§ **EXERCISE REQUIREMENTS**:
Beginning at the line containing "yellow 1x3 plate [204,98,319,190]" in the material below and ending at the line containing "red 2x2 plate", return each line exactly and add nothing.

§ **INPUT MATERIAL**:
-=-=-=-=-
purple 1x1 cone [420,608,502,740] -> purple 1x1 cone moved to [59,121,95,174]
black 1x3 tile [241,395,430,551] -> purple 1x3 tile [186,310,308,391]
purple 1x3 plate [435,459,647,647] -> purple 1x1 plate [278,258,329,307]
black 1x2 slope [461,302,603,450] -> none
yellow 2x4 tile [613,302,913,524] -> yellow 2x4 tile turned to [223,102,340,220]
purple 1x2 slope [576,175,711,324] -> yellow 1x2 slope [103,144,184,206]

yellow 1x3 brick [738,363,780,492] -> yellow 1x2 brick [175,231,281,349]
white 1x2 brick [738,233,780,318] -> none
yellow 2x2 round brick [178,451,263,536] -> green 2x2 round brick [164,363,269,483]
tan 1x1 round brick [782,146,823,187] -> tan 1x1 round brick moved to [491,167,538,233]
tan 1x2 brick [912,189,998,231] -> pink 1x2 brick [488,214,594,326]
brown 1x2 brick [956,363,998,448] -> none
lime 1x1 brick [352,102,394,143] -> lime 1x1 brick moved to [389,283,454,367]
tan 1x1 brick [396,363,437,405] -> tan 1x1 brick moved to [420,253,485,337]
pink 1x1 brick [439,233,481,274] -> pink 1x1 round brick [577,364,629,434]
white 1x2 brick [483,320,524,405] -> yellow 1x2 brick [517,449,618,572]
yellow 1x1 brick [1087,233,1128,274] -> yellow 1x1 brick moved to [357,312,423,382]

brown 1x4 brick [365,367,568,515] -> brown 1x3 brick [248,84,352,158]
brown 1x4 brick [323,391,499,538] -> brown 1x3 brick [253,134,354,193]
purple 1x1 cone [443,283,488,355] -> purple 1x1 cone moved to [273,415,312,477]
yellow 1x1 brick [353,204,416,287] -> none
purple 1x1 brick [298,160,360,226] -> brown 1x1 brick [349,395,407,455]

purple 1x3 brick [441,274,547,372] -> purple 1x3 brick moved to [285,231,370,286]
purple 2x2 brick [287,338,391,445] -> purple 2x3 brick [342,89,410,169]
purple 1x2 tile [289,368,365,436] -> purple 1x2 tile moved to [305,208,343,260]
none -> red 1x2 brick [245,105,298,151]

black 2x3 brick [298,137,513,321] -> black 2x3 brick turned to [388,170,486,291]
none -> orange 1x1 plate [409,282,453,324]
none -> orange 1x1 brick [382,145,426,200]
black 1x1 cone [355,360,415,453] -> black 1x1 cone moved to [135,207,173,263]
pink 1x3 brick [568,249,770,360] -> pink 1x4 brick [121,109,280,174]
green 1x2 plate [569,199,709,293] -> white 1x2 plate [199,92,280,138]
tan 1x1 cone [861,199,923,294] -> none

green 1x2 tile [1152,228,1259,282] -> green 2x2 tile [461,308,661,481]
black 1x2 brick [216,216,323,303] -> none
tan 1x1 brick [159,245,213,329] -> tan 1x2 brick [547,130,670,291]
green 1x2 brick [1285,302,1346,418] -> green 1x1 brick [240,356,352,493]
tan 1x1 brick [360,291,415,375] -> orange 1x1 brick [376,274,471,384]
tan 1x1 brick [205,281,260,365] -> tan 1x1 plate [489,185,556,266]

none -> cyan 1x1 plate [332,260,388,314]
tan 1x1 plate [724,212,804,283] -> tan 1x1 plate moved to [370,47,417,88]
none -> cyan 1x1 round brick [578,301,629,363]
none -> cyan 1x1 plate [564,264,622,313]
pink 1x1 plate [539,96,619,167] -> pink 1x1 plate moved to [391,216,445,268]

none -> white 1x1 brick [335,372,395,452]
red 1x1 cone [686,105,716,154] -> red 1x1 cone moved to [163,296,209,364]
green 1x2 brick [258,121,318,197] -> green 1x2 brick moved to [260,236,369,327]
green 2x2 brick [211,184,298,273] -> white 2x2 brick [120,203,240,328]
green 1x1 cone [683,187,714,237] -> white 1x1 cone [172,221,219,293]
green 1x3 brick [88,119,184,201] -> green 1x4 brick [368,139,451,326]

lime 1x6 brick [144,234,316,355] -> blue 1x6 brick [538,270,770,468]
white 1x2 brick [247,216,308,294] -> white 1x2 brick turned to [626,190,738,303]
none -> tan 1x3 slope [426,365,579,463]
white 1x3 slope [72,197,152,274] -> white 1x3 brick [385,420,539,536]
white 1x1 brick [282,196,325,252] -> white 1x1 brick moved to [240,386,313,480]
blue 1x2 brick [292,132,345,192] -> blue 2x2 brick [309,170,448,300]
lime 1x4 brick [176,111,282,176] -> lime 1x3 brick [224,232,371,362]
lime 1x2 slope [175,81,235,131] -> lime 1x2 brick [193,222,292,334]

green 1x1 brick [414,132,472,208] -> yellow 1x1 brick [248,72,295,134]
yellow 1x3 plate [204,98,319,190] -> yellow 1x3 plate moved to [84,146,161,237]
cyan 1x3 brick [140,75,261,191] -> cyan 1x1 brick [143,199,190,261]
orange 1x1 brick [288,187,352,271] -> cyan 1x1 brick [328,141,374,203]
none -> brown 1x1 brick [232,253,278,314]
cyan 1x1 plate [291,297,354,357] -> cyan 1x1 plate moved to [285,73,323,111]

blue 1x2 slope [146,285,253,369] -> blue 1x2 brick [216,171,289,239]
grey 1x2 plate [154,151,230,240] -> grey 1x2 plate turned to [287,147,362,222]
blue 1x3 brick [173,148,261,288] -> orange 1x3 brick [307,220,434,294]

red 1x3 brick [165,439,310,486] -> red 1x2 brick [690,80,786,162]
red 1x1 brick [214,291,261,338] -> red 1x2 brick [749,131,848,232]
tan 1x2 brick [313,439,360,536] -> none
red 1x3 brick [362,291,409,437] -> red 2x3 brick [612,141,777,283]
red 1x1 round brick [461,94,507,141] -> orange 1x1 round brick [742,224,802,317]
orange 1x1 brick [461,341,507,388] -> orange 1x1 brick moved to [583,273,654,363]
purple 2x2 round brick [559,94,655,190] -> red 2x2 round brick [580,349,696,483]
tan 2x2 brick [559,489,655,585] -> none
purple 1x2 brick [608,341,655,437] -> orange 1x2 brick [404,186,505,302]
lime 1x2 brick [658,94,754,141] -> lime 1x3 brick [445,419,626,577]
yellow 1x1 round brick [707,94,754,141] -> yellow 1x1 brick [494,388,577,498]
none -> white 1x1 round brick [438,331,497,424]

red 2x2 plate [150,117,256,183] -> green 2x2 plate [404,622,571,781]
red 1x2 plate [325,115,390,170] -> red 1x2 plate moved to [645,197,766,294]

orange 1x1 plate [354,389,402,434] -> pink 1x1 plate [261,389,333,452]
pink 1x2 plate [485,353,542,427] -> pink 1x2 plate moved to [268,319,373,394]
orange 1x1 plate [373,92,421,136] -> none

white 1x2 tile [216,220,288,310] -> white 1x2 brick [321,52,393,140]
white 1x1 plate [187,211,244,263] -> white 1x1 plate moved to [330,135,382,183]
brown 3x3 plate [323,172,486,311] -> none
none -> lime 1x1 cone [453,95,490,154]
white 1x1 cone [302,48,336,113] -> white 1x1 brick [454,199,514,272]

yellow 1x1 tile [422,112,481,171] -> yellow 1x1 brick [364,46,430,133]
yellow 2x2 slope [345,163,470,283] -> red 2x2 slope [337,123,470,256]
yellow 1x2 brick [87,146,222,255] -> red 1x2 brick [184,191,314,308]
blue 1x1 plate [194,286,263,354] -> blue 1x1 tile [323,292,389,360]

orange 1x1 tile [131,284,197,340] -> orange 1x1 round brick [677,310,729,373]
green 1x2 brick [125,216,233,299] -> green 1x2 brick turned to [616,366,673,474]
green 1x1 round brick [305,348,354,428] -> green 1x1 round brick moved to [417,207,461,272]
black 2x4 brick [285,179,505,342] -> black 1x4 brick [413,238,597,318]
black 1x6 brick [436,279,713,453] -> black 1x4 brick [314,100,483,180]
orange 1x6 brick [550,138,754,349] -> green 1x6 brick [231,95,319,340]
-=-=-=-=-
§ **FINAL ANSWER**:
yellow 1x3 plate [204,98,319,190] -> yellow 1x3 plate moved to [84,146,161,237]
cyan 1x3 brick [140,75,261,191] -> cyan 1x1 brick [143,199,190,261]
orange 1x1 brick [288,187,352,271] -> cyan 1x1 brick [328,141,374,203]
none -> brown 1x1 brick [232,253,278,314]
cyan 1x1 plate [291,297,354,357] -> cyan 1x1 plate moved to [285,73,323,111]

blue 1x2 slope [146,285,253,369] -> blue 1x2 brick [216,171,289,239]
grey 1x2 plate [154,151,230,240] -> grey 1x2 plate turned to [287,147,362,222]
blue 1x3 brick [173,148,261,288] -> orange 1x3 brick [307,220,434,294]

red 1x3 brick [165,439,310,486] -> red 1x2 brick [690,80,786,162]
red 1x1 brick [214,291,261,338] -> red 1x2 brick [749,131,848,232]
tan 1x2 brick [313,439,360,536] -> none
red 1x3 brick [362,291,409,437] -> red 2x3 brick [612,141,777,283]
red 1x1 round brick [461,94,507,141] -> orange 1x1 round brick [742,224,802,317]
orange 1x1 brick [461,341,507,388] -> orange 1x1 brick moved to [583,273,654,363]
purple 2x2 round brick [559,94,655,190] -> red 2x2 round brick [580,349,696,483]
tan 2x2 brick [559,489,655,585] -> none
purple 1x2 brick [608,341,655,437] -> orange 1x2 brick [404,186,505,302]
lime 1x2 brick [658,94,754,141] -> lime 1x3 brick [445,419,626,577]
yellow 1x1 round brick [707,94,754,141] -> yellow 1x1 brick [494,388,577,498]
none -> white 1x1 round brick [438,331,497,424]

red 2x2 plate [150,117,256,183] -> green 2x2 plate [404,622,571,781]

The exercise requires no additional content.